- Opening Delimiter -

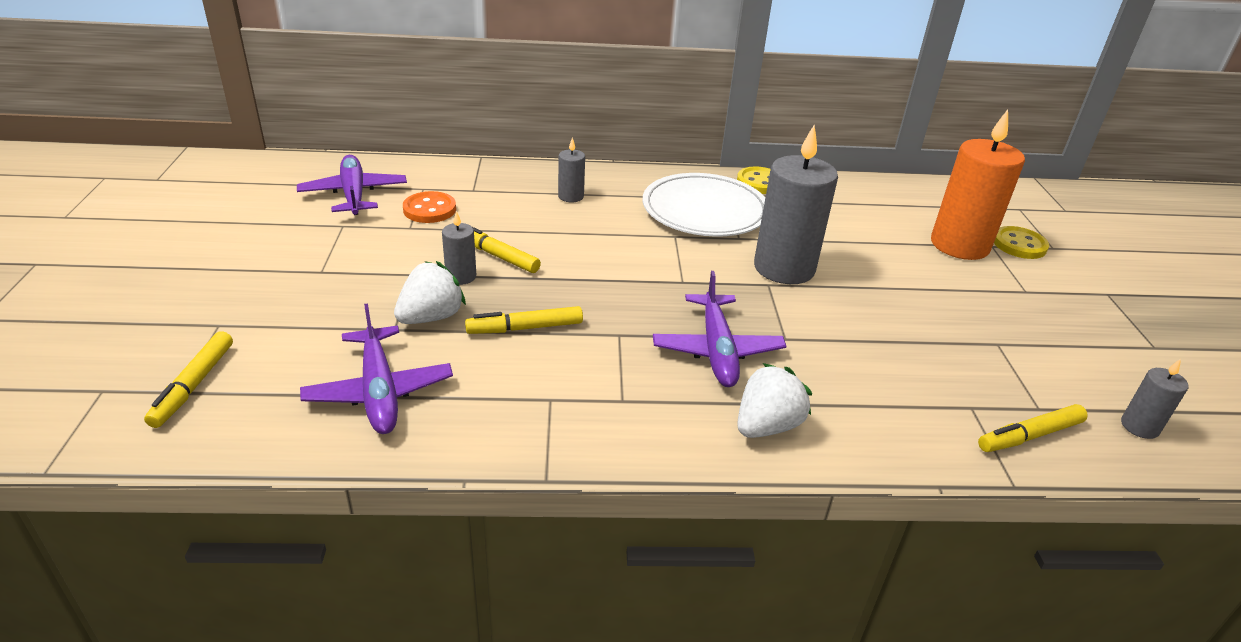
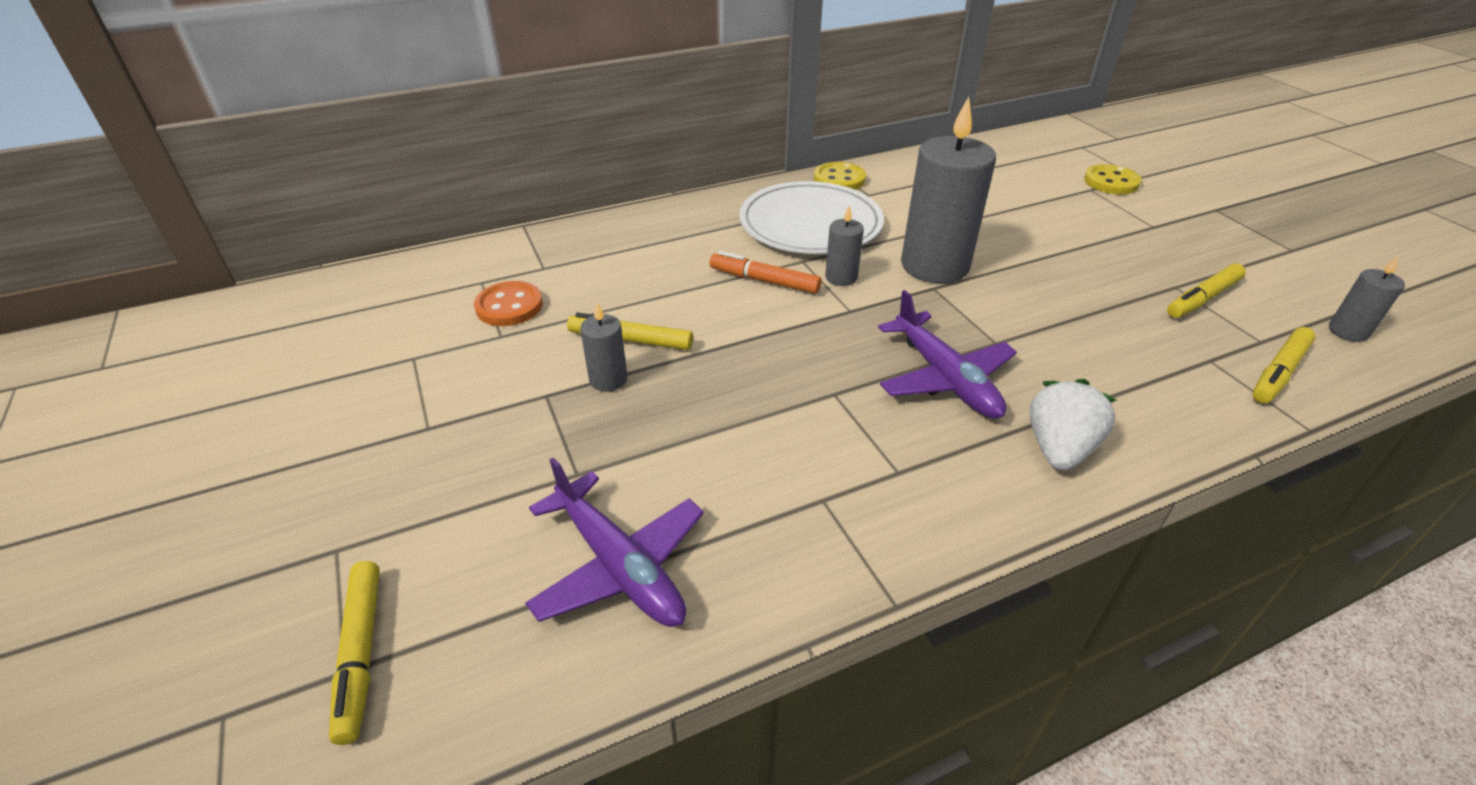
camera: 20 degrees left, 5 degrees up
(354, 194) = (399, 313): purple plane -> none
(431, 317) = (611, 443): white strawberry -> none
(525, 328) = (729, 420): yellow marker -> yellow marker (1202, 298)
(571, 196) = (660, 246): grey candle -> grey candle (841, 277)
(631, 242) = (764, 281): none -> orange marker
(959, 245) = (1064, 196): orange candle -> none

- Closing Delimiter -

Without the images, print all of the lines above exactly.

camera: 20 degrees left, 5 degrees up
(354, 194) = (399, 313): purple plane -> none
(431, 317) = (611, 443): white strawberry -> none
(525, 328) = (729, 420): yellow marker -> yellow marker (1202, 298)
(571, 196) = (660, 246): grey candle -> grey candle (841, 277)
(631, 242) = (764, 281): none -> orange marker
(959, 245) = (1064, 196): orange candle -> none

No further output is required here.